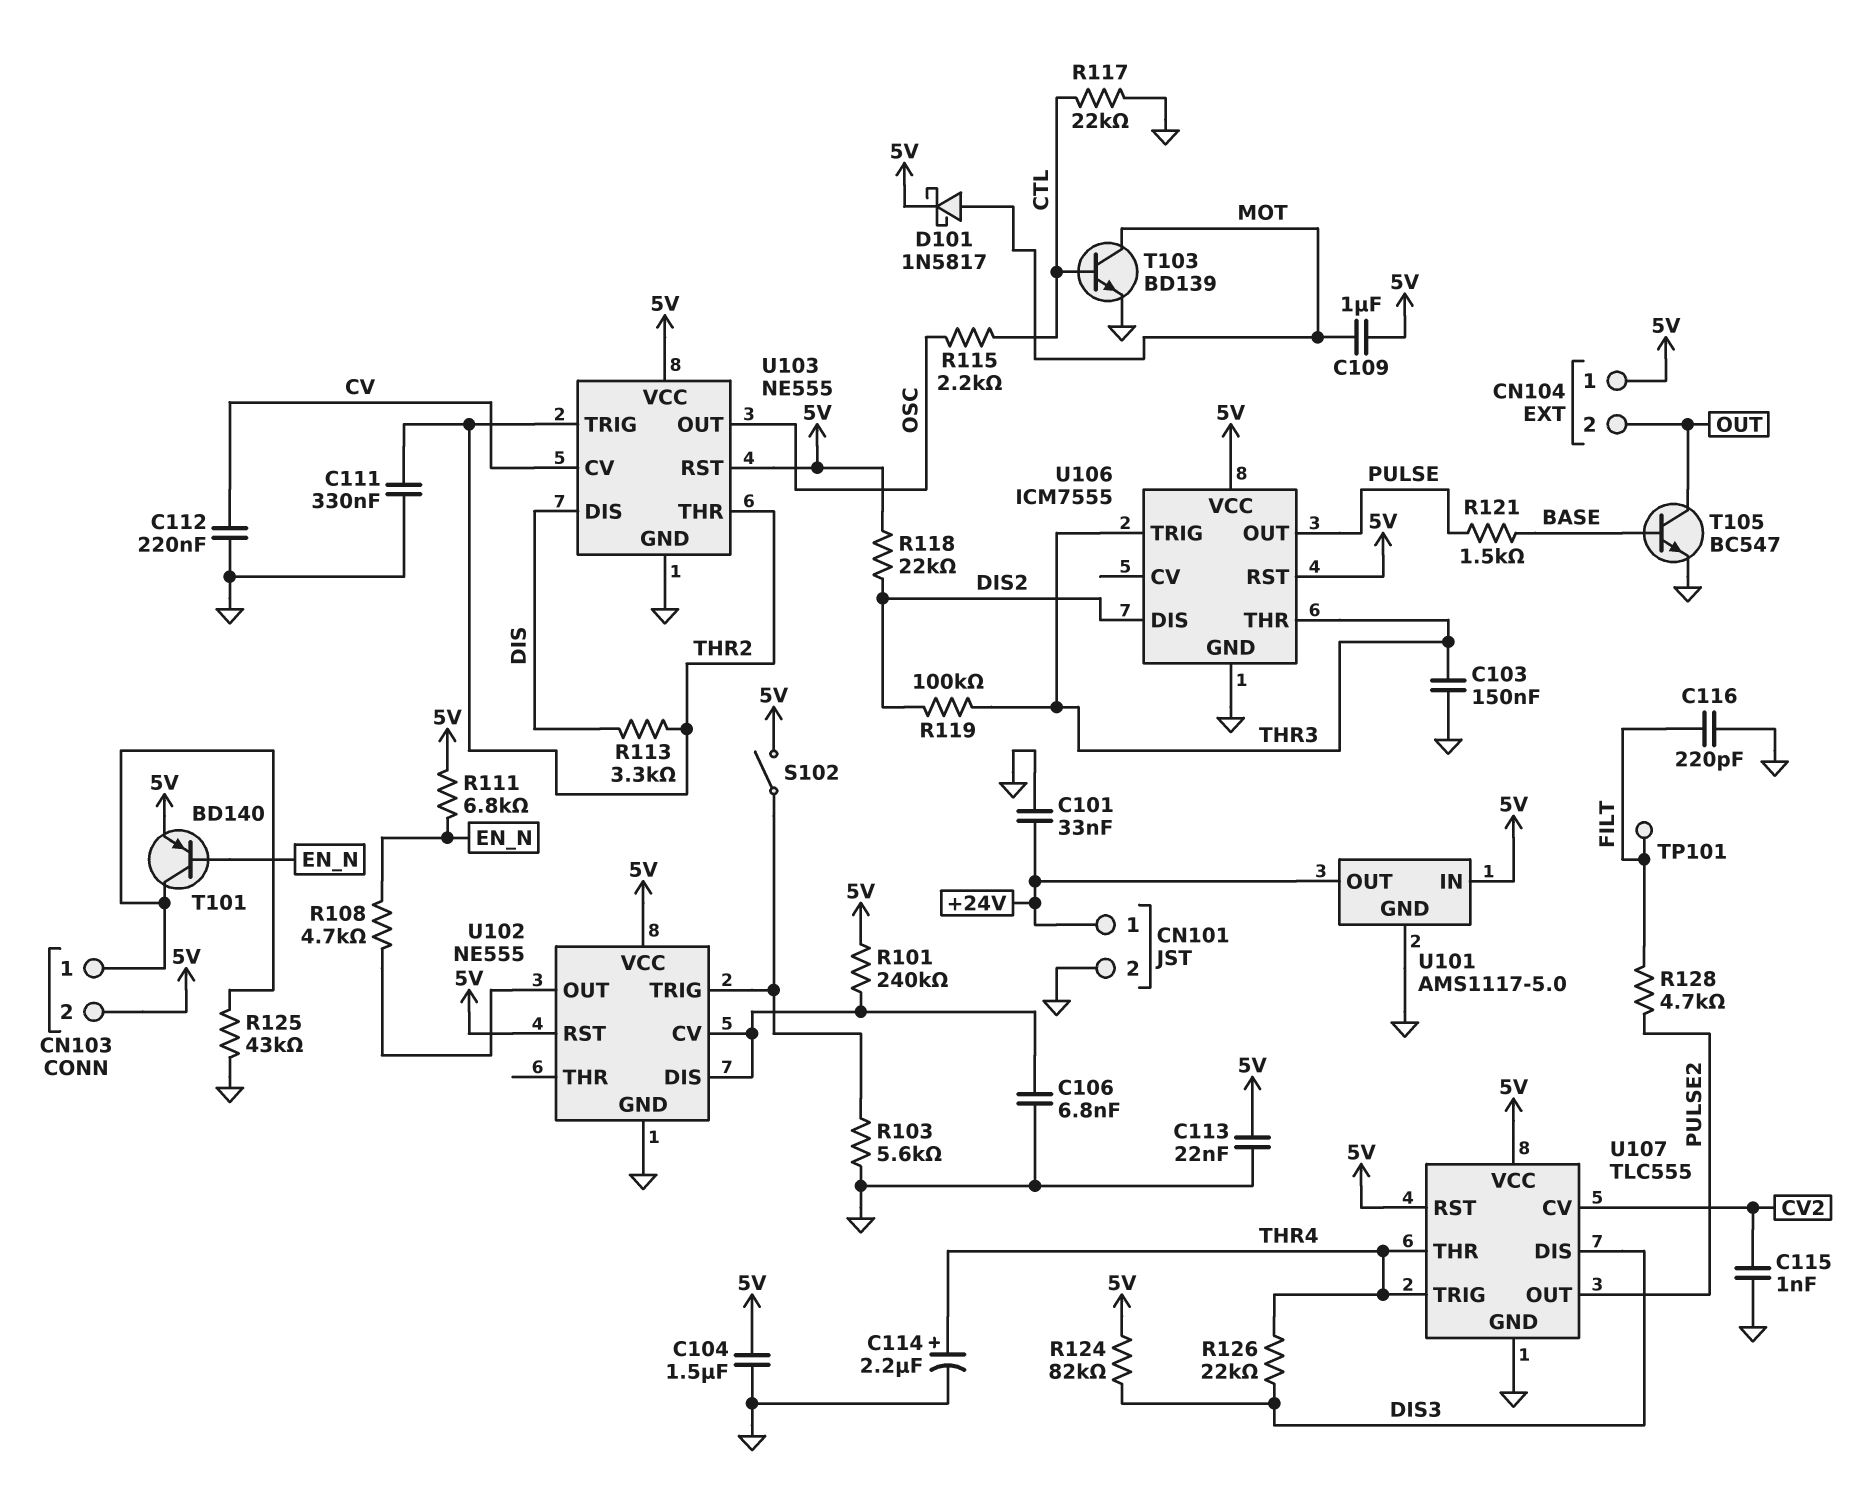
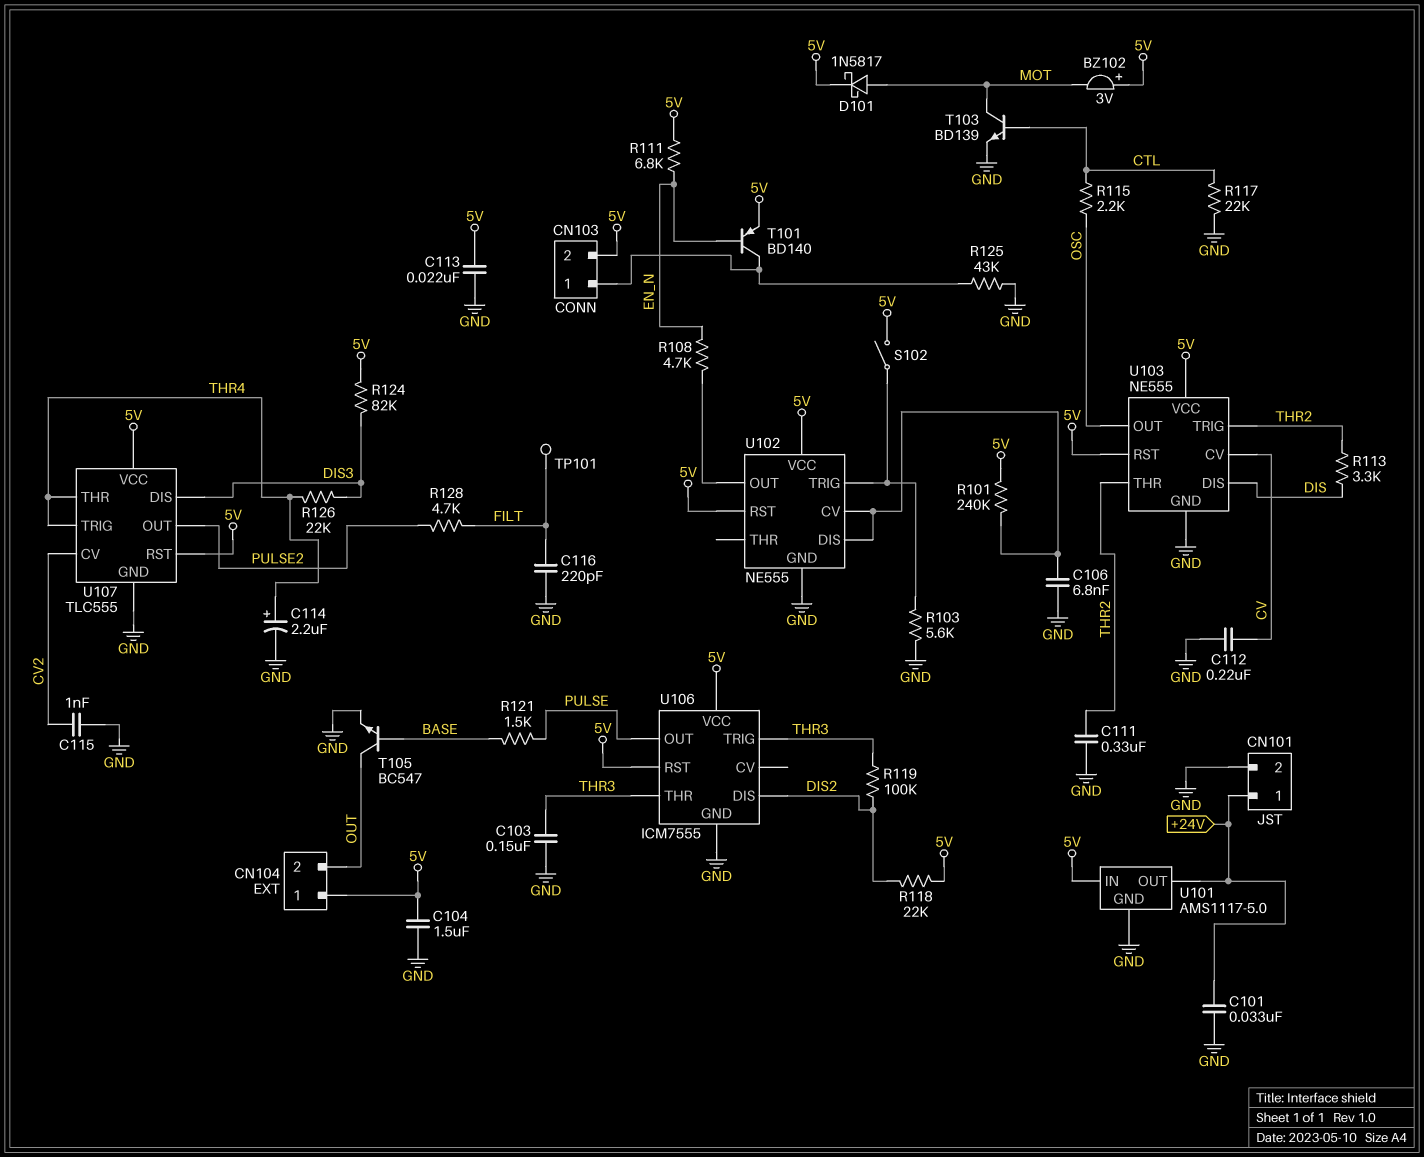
BZ102: none -> buzzer 3V (plus 5V, minus MOT)
C109: 1uF (5V, MOT) -> none

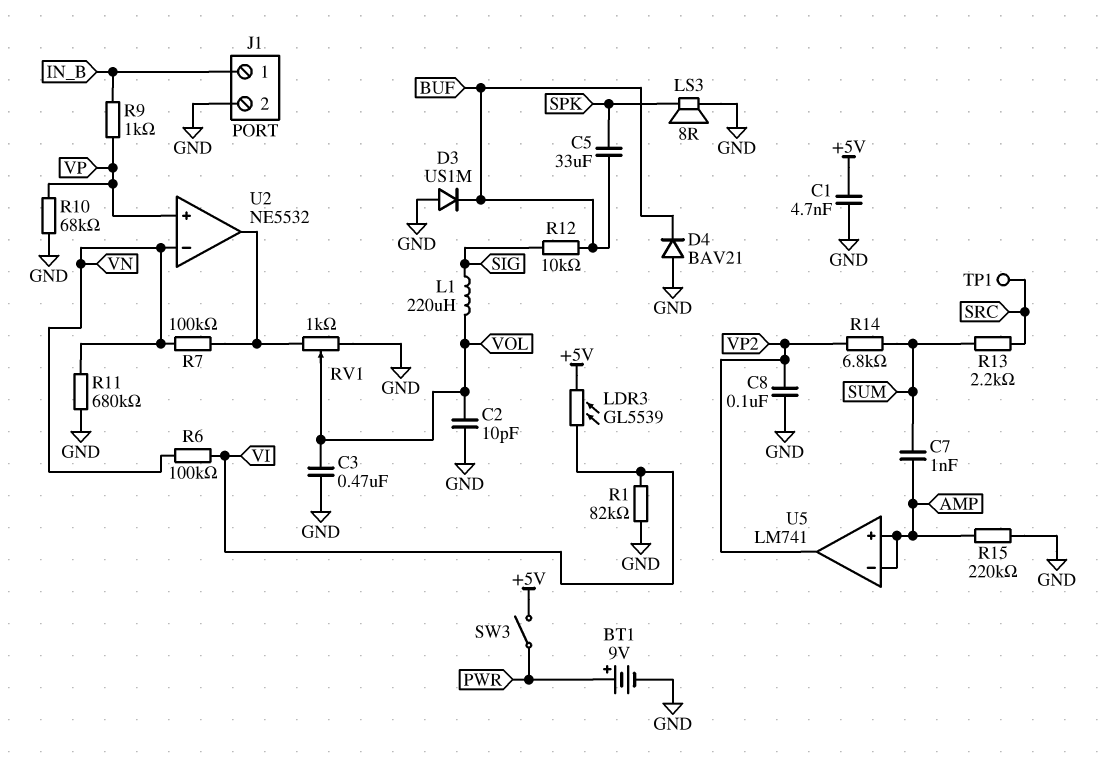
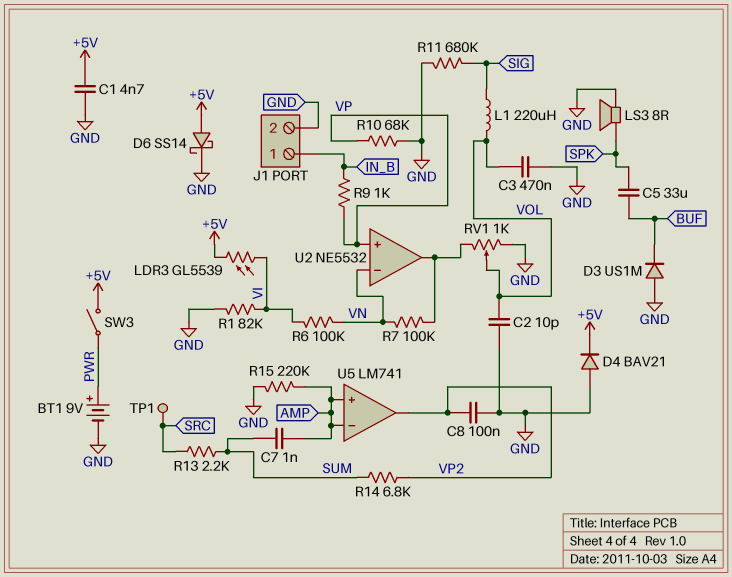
D4: diode BAV21 (A GND, K BUF) -> diode BAV21 (A GND, K +5V)
D6: none -> schottky SS14 (A +5V, K GND)
R11: 680k (GND, VN) -> 680k (GND, SIG)
R12: 10k (BUF, SIG) -> none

────────────────

TASK TO CARRY OUT
Once more, give the listing above exactly, leaving each picture out.

ANSWER FOR THIS EXERCISE
BZ102: none -> buzzer 3V (plus 5V, minus MOT)
C109: 1uF (5V, MOT) -> none

D4: diode BAV21 (A GND, K BUF) -> diode BAV21 (A GND, K +5V)
D6: none -> schottky SS14 (A +5V, K GND)
R11: 680k (GND, VN) -> 680k (GND, SIG)
R12: 10k (BUF, SIG) -> none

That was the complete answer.